*TASK BRIEF*: Copy the data that follows, character for character, minus the pictures.

*SOURCE DATA*:
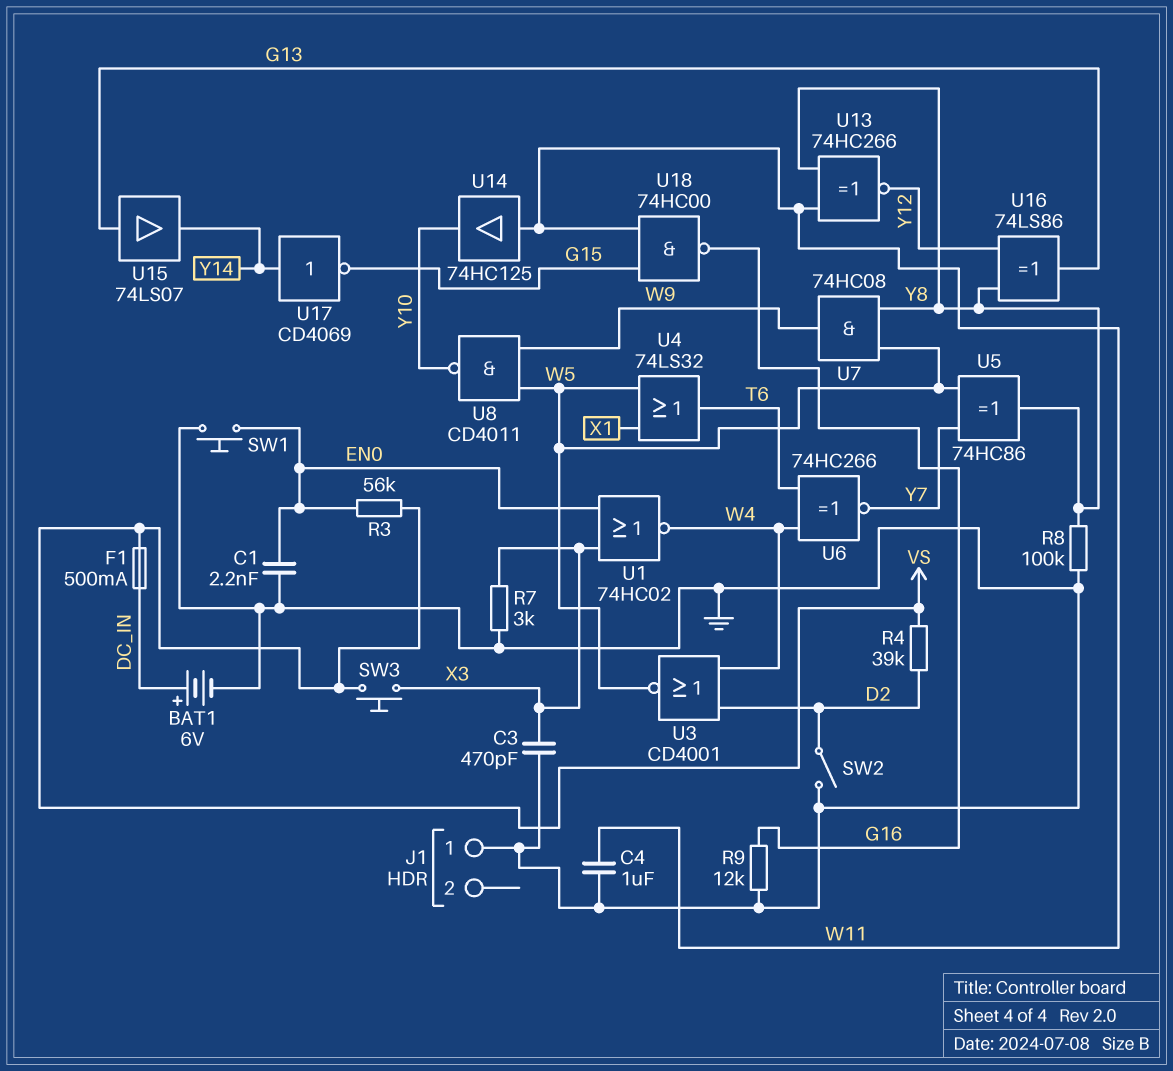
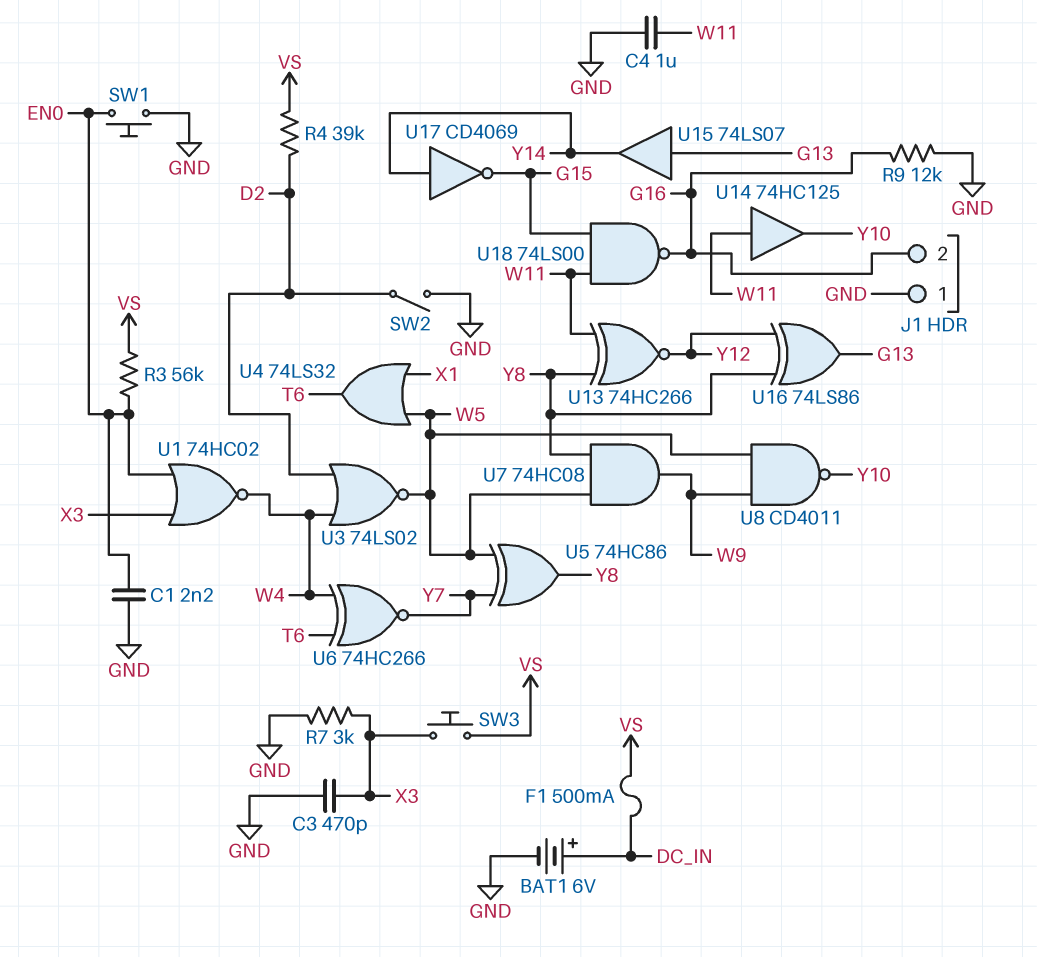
J1 pin 2: none -> G16
R8: 100k (GND, Y8) -> none
U3: NOR CD4001 (in D2, in W4, out W5) -> NOR 74LS02 (in D2, in W4, out W5)
U18: NAND 74HC00 (in G15, in W11, out G16) -> NAND 74LS00 (in G15, in W11, out G16)

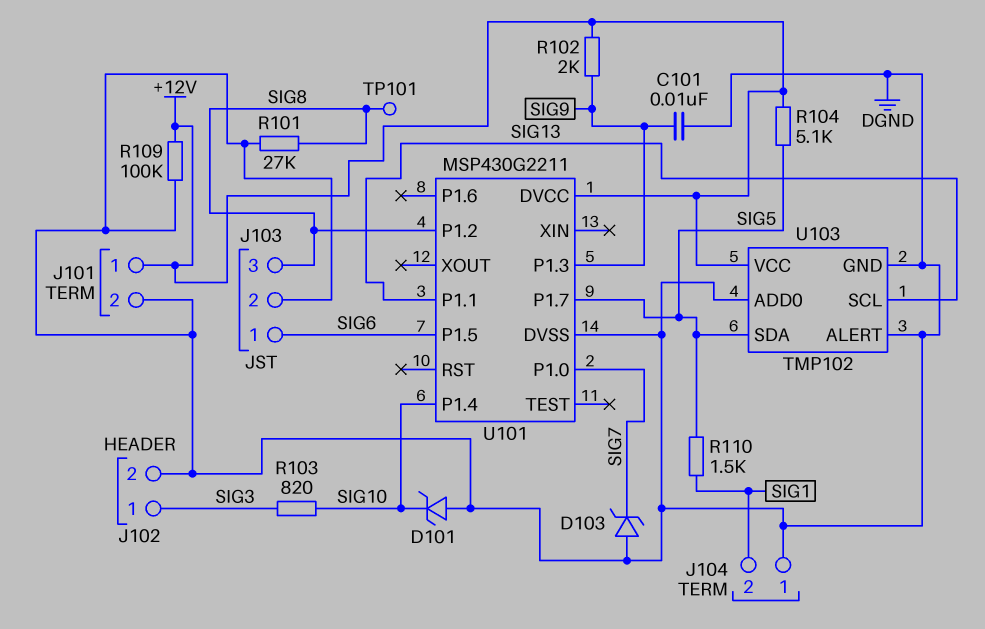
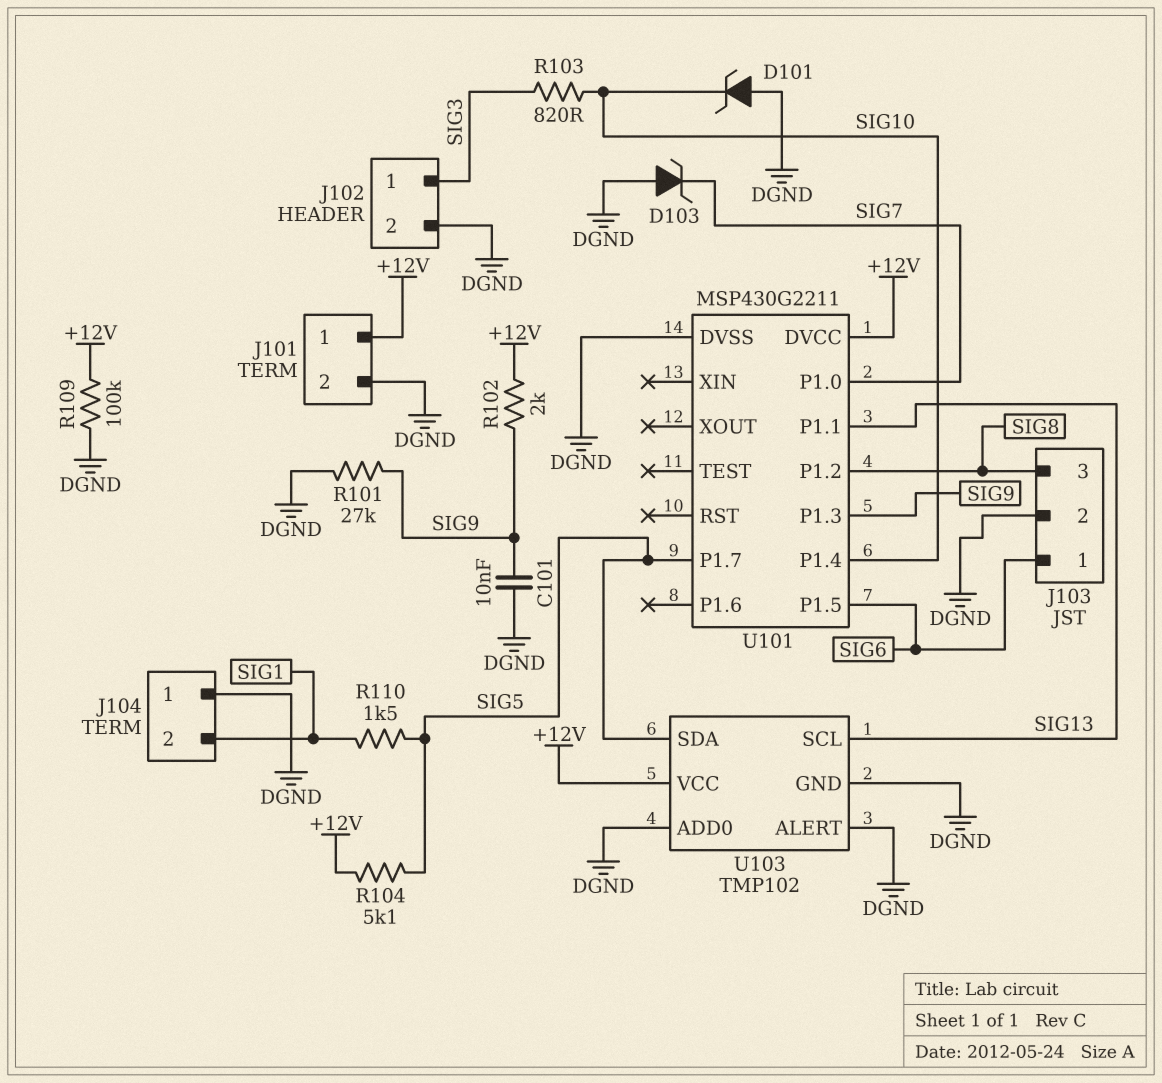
R101: 27k (DGND, SIG8) -> 27k (DGND, SIG9)
TP101: test point (SIG8) -> none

*COMPLETED EXERCISE*:
J1 pin 2: none -> G16
R8: 100k (GND, Y8) -> none
U3: NOR CD4001 (in D2, in W4, out W5) -> NOR 74LS02 (in D2, in W4, out W5)
U18: NAND 74HC00 (in G15, in W11, out G16) -> NAND 74LS00 (in G15, in W11, out G16)

R101: 27k (DGND, SIG8) -> 27k (DGND, SIG9)
TP101: test point (SIG8) -> none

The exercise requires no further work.